#### [ASSIGNMENT]
Return copies of the lines below that mention "battery".

::: SOURCE MATERIAL :::

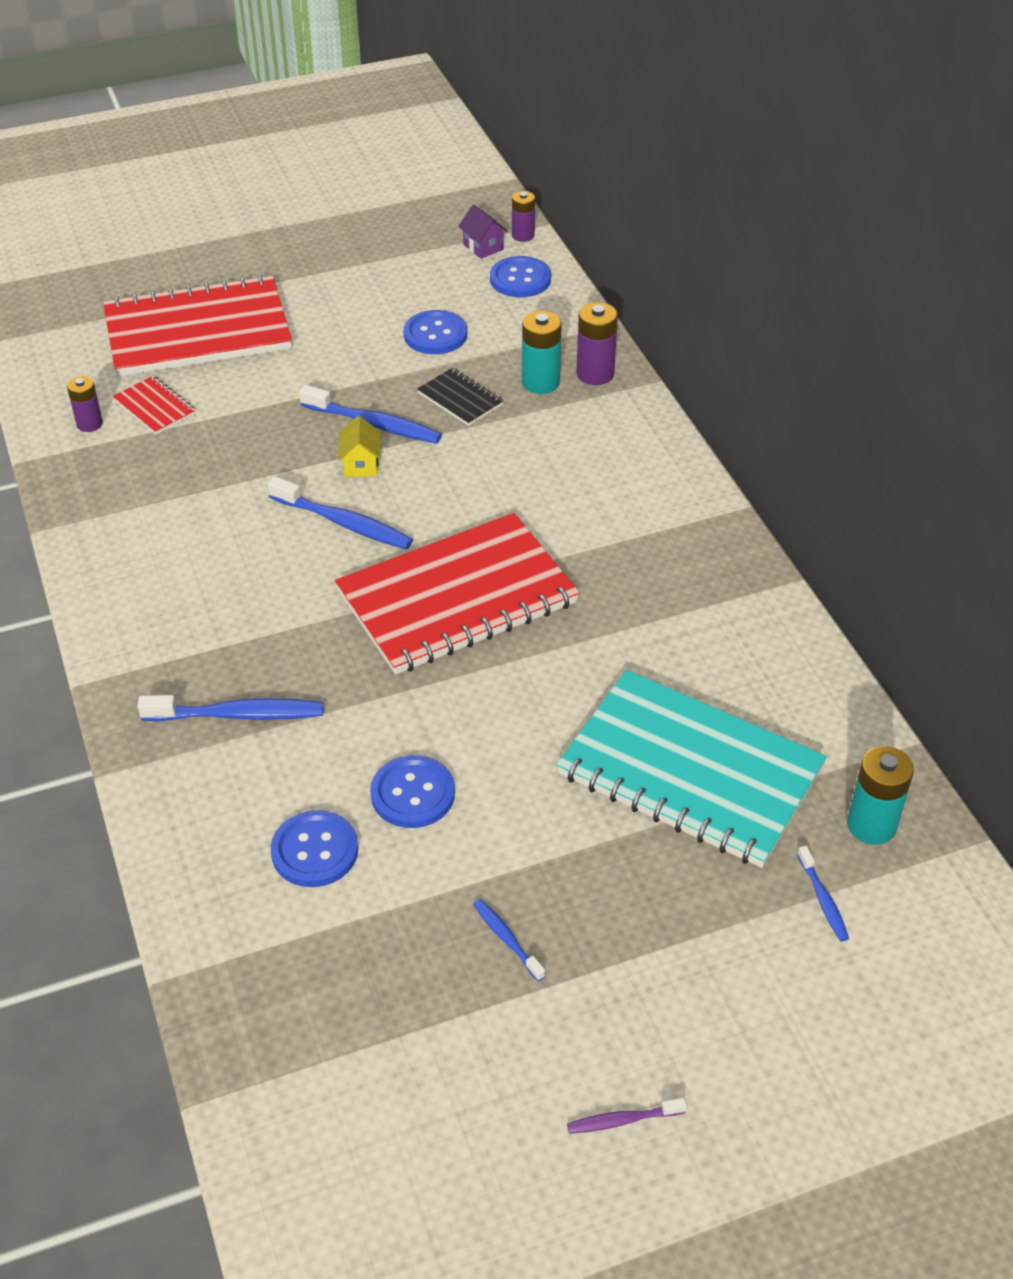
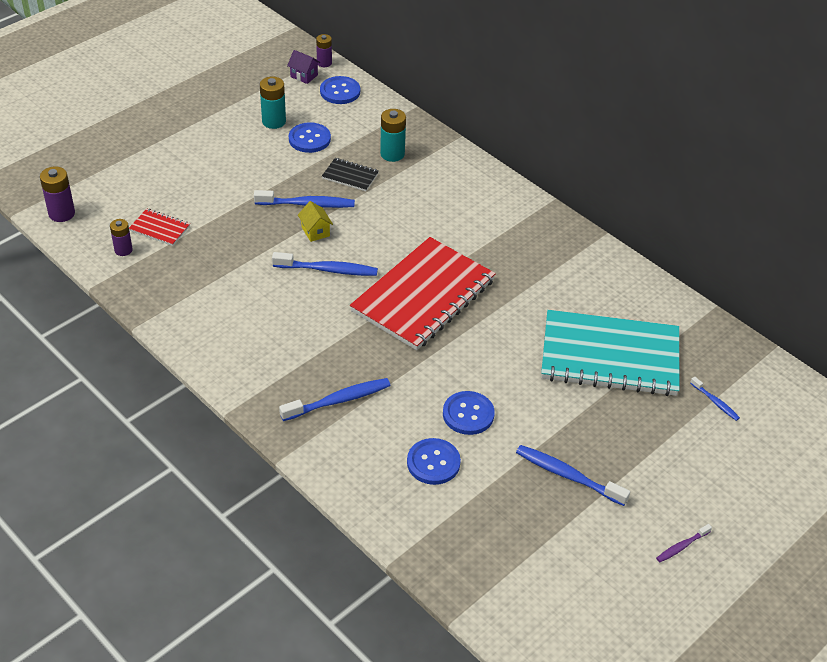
camera: 25 degrees left, 0 degrees up
red notebook [103,275,292,377] -> none
blue toothbrush [473,899,545,982] -> blue toothbrush [516,445,630,506], size x1.85
purple battery [576,302,618,385] -> purple battery moved to [40,167,75,222]
turquoise battery [847,746,914,845] -> turquoise battery moved to [260,77,286,129]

:::

#### [YOUR SOLUTION]
purple battery [576,302,618,385] -> purple battery moved to [40,167,75,222]
turquoise battery [847,746,914,845] -> turquoise battery moved to [260,77,286,129]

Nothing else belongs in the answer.